Entries provided
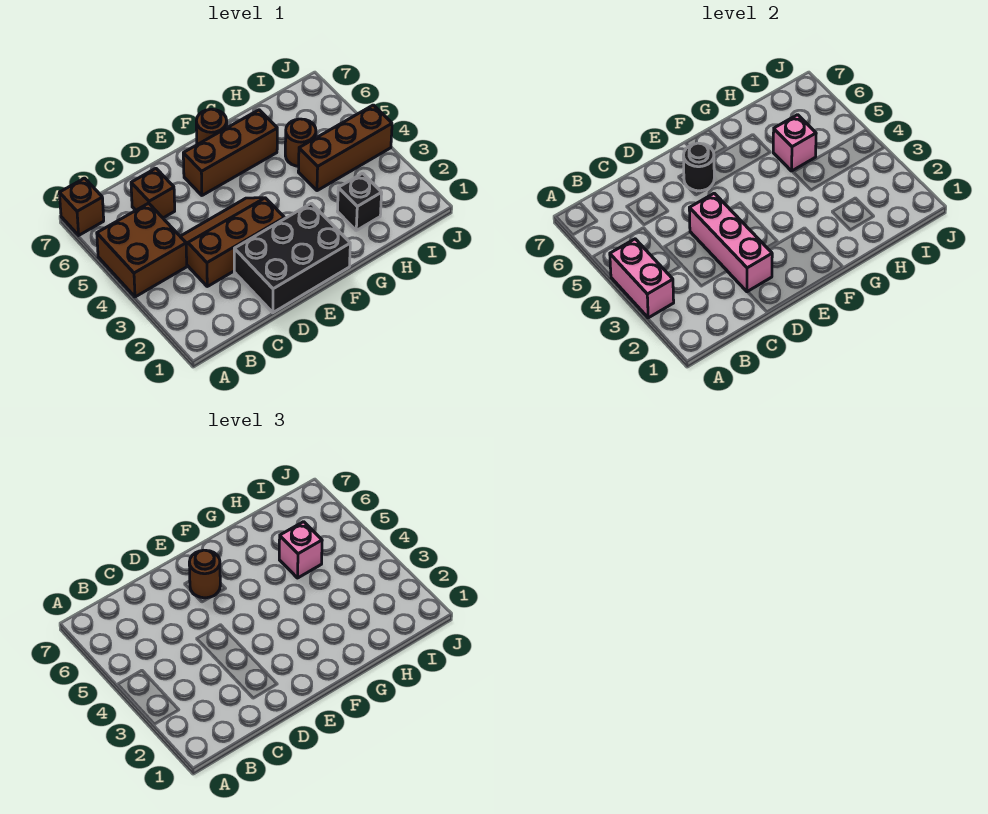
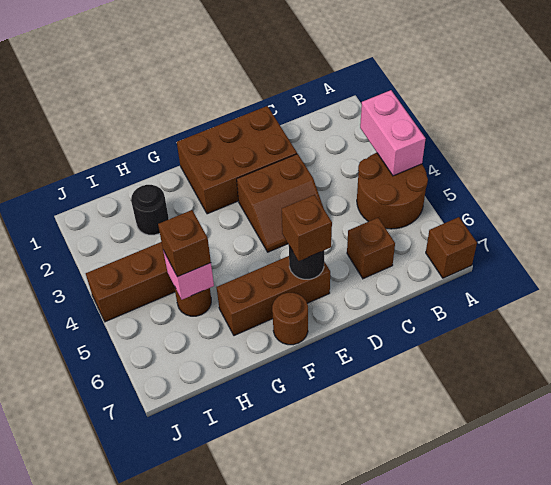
brown brick A4:B5 level 1 -> brown round brick A4:B5 level 1
brown slope C3:E4 level 1 top 3 -> brown slope D3:E4 level 1 top 3
black brick D1:F2 level 1 -> brown brick D1:F2 level 1
pink brick D2:D4 level 2 -> none
brown round brick E6 level 3 -> brown brick E6 level 3
black brick H2 level 1 -> black round brick H2 level 1
pink brick H5 level 3 -> brown brick H5 level 3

Problem statement
Retype the entries verbatim and drop the pictures.

Solution
brown brick A4:B5 level 1 -> brown round brick A4:B5 level 1
brown slope C3:E4 level 1 top 3 -> brown slope D3:E4 level 1 top 3
black brick D1:F2 level 1 -> brown brick D1:F2 level 1
pink brick D2:D4 level 2 -> none
brown round brick E6 level 3 -> brown brick E6 level 3
black brick H2 level 1 -> black round brick H2 level 1
pink brick H5 level 3 -> brown brick H5 level 3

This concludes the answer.